◆ **DATA FOR REVIEW**:

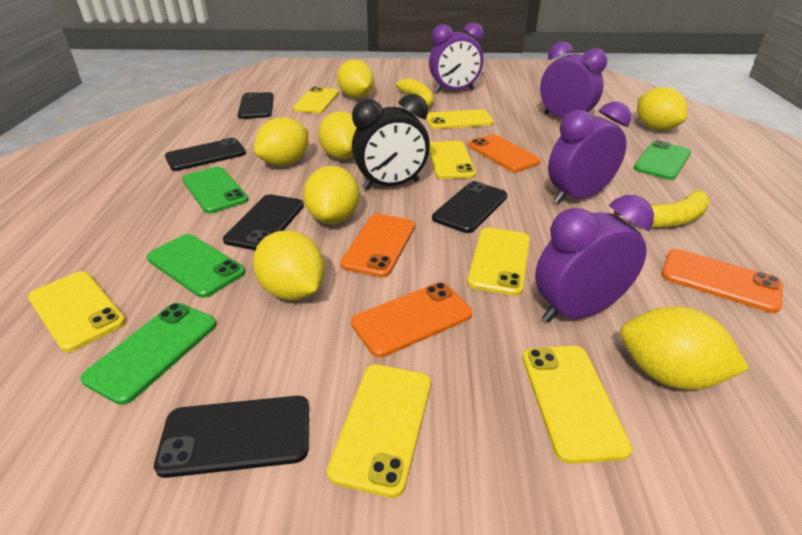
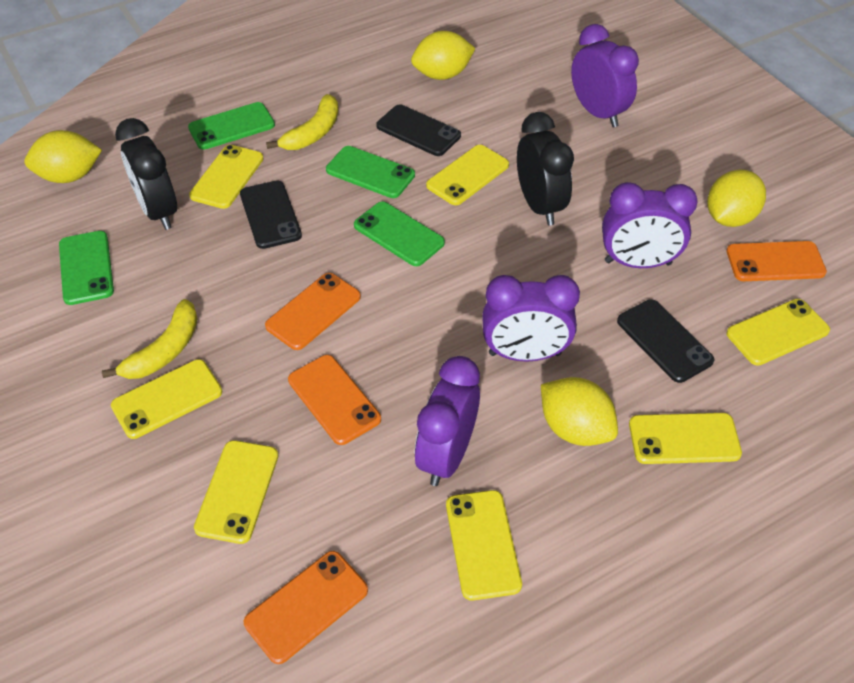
black clock: 1 -> 2
black phone: 5 -> 3
yellow lemon: 7 -> 4

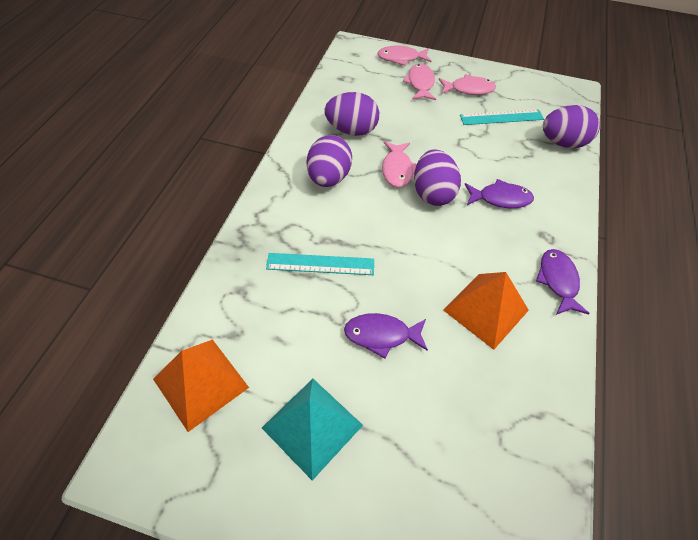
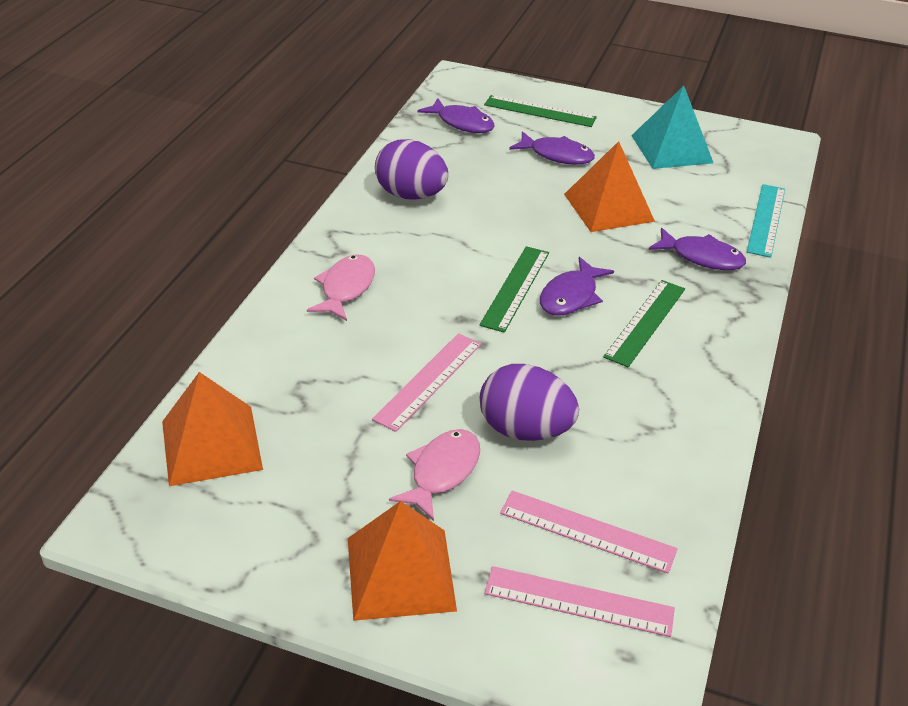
green ruler: 0 -> 3
orange pyramid: 2 -> 3
pink fish: 4 -> 2
pink ruler: 0 -> 3
purple egg: 4 -> 2
purple fish: 3 -> 4
turquoise ruler: 2 -> 1

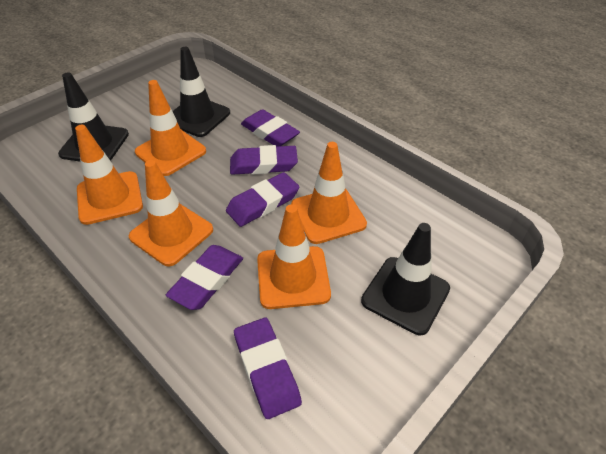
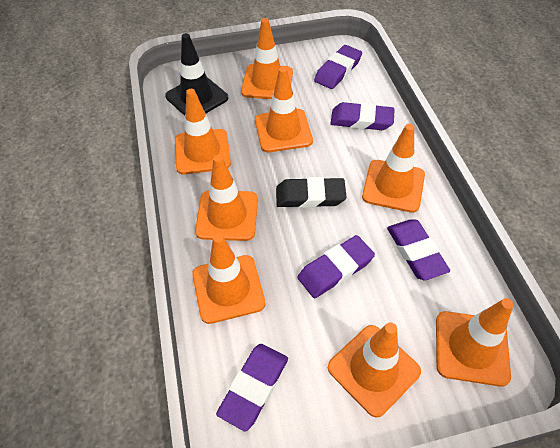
black eraser: 0 -> 1
black traffic cone: 3 -> 1
orange traffic cone: 5 -> 8

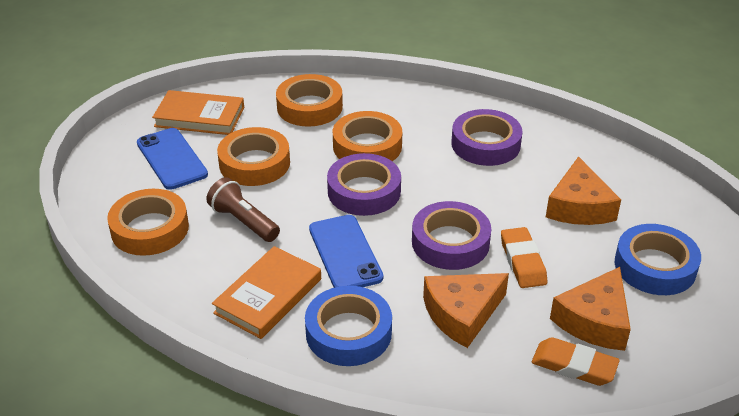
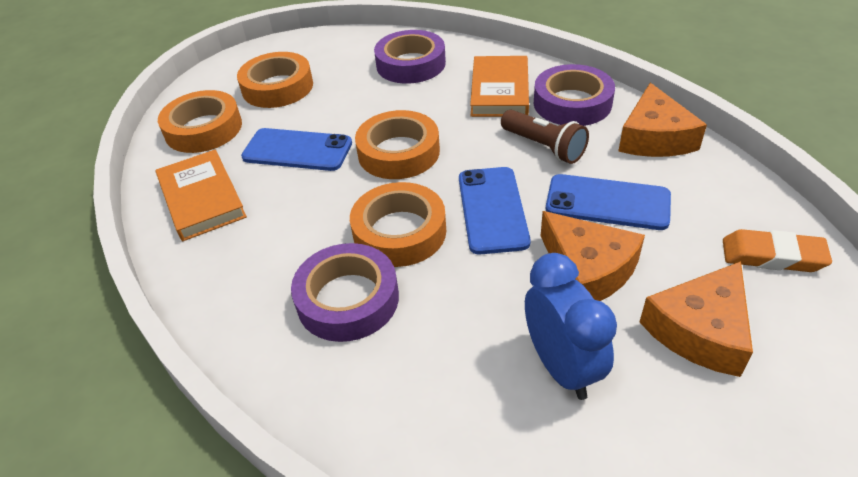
blue clock: 0 -> 1
blue phone: 2 -> 3
blue tape: 2 -> 0
orange eraser: 2 -> 1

◆ **WHAT YOU WILL DO**:
When you copy the listing above, reproduce every line exactly and skip the images.

◆ **OUTPUT BELOW**:
black clock: 1 -> 2
black phone: 5 -> 3
yellow lemon: 7 -> 4

green ruler: 0 -> 3
orange pyramid: 2 -> 3
pink fish: 4 -> 2
pink ruler: 0 -> 3
purple egg: 4 -> 2
purple fish: 3 -> 4
turquoise ruler: 2 -> 1

black eraser: 0 -> 1
black traffic cone: 3 -> 1
orange traffic cone: 5 -> 8

blue clock: 0 -> 1
blue phone: 2 -> 3
blue tape: 2 -> 0
orange eraser: 2 -> 1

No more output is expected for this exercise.